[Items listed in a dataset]
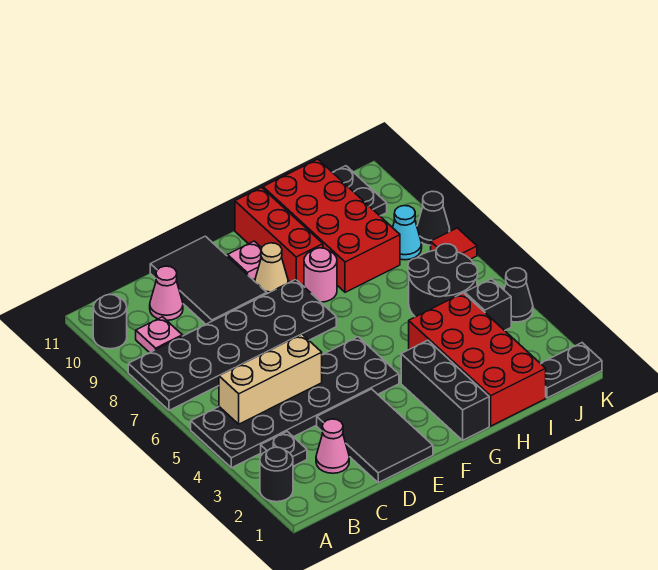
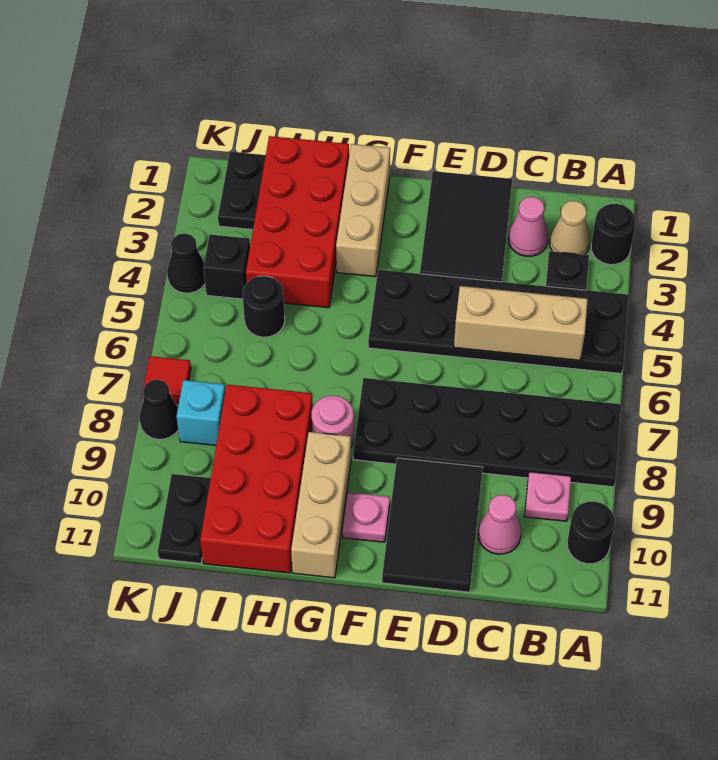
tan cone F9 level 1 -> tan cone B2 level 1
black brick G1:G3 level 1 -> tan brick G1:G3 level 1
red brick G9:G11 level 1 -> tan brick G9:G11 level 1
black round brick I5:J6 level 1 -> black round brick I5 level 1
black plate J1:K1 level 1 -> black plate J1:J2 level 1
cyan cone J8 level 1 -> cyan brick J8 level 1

WORK INSTRUCTIONS: The copy should match each line above exactly and contain no images.

WRITTEN REPLY:
tan cone F9 level 1 -> tan cone B2 level 1
black brick G1:G3 level 1 -> tan brick G1:G3 level 1
red brick G9:G11 level 1 -> tan brick G9:G11 level 1
black round brick I5:J6 level 1 -> black round brick I5 level 1
black plate J1:K1 level 1 -> black plate J1:J2 level 1
cyan cone J8 level 1 -> cyan brick J8 level 1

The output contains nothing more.